Recorded data:
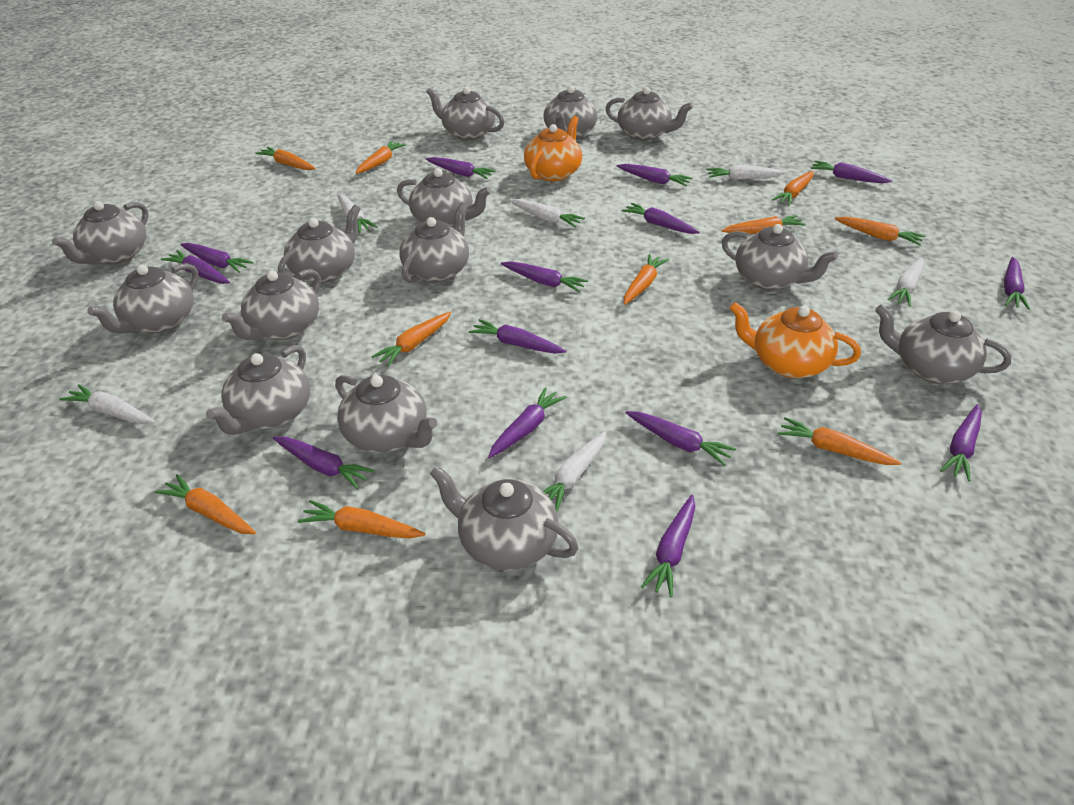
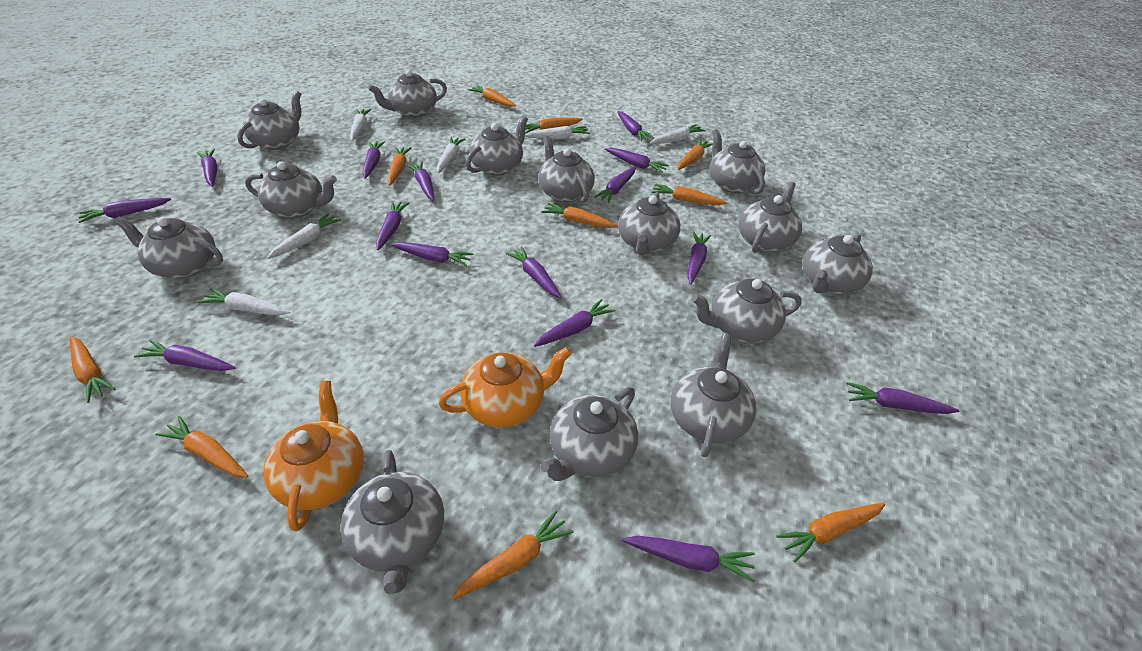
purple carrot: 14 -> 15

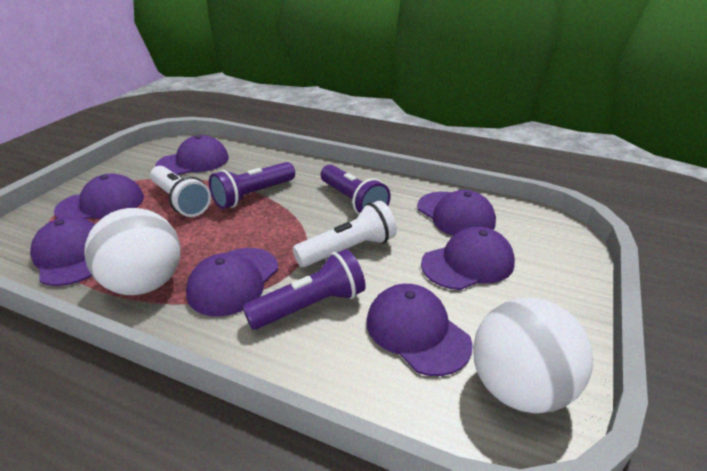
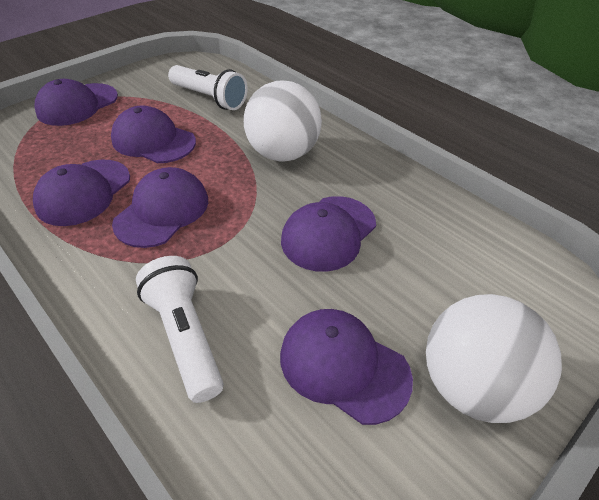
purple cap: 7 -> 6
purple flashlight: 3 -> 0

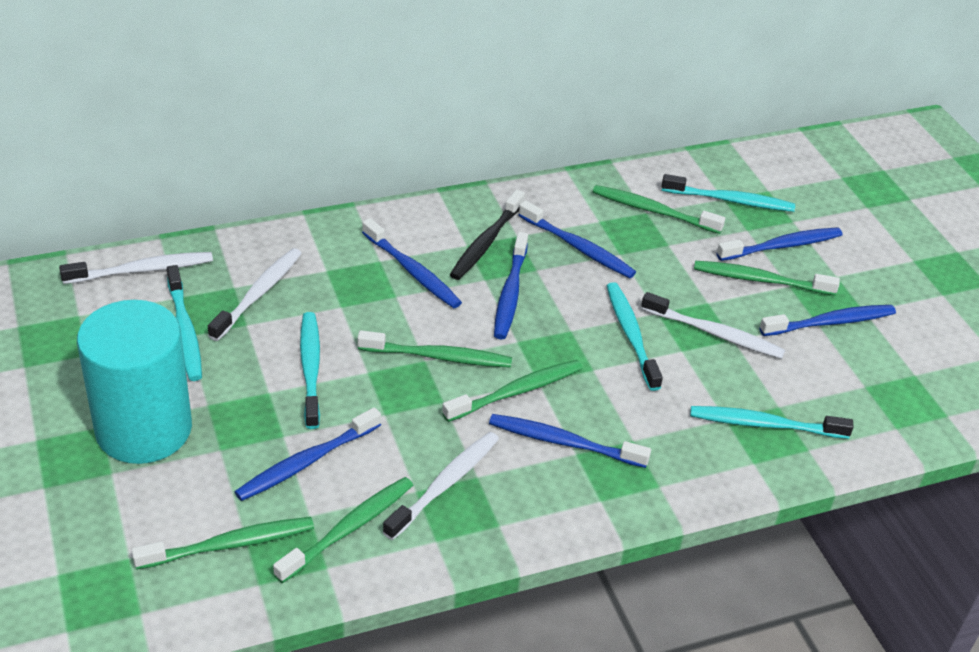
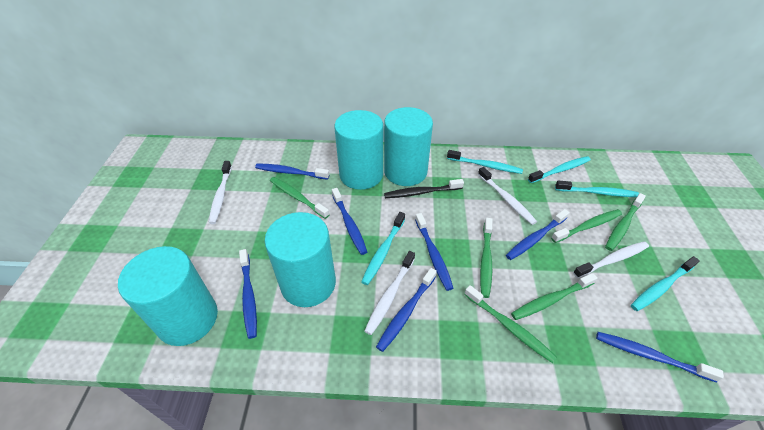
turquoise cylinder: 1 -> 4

What the exercise asks:
When you repeat the material, keep every word exact and drop the pictures.

Output for this exercise:
purple carrot: 14 -> 15

purple cap: 7 -> 6
purple flashlight: 3 -> 0

turquoise cylinder: 1 -> 4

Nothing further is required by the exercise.